Object state change records:
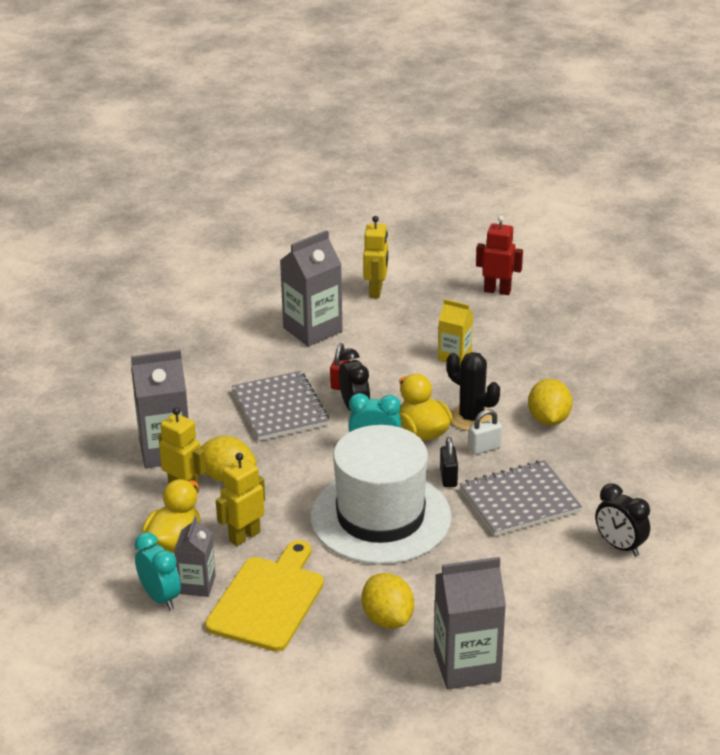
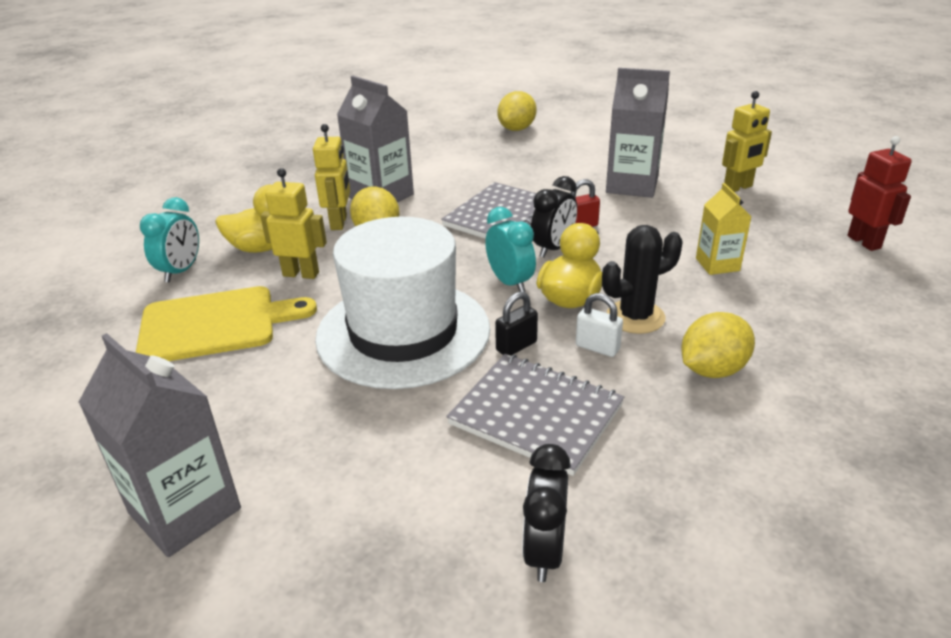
camera: 55 degrees right, 0 degrees up
(197, 585) = (211, 280): grey carton -> none
(387, 619) = (235, 410): yellow lemon -> yellow lemon (516, 129)
(471, 418) = (635, 317): black cactus -> black cactus turned 60 degrees clockwise

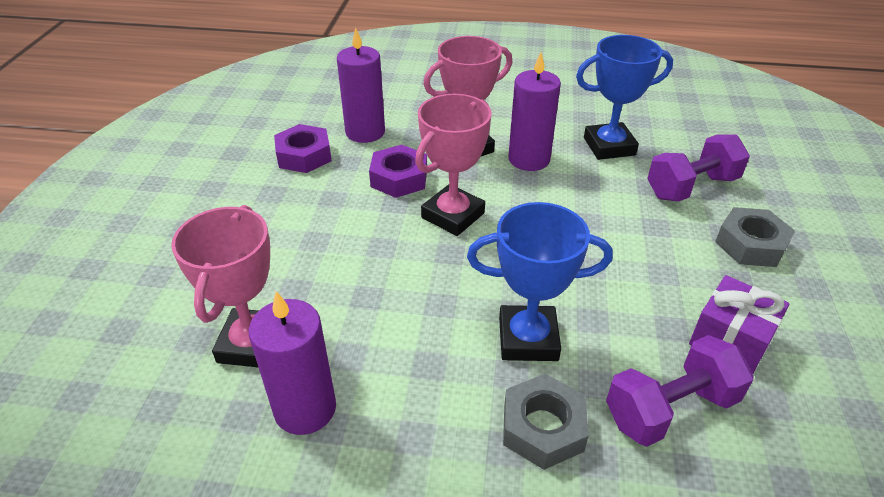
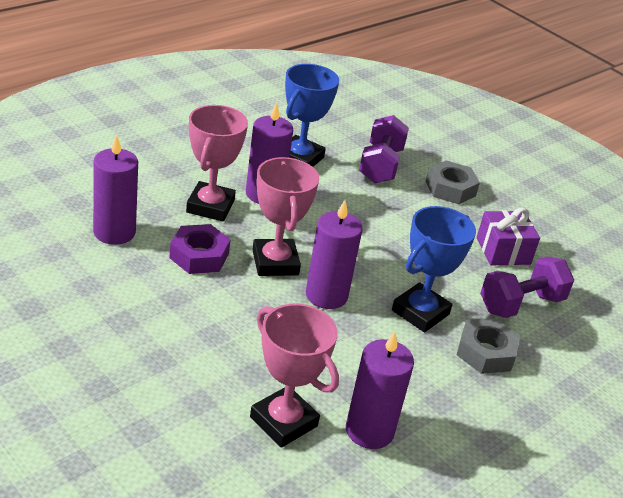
camera: 55 degrees left, 5 degrees down
(304, 156) = (97, 278): purple nut -> none
(456, 267) = (326, 295): none -> purple candle
(670, 409) = (521, 304): purple dumbbell -> purple dumbbell turned 45 degrees clockwise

Task directions: Show every line above where "degrees" is found.

Result for this task:
camera: 55 degrees right, 0 degrees up
(471, 418) = (635, 317): black cactus -> black cactus turned 60 degrees clockwise
camera: 55 degrees left, 5 degrees down
(670, 409) = (521, 304): purple dumbbell -> purple dumbbell turned 45 degrees clockwise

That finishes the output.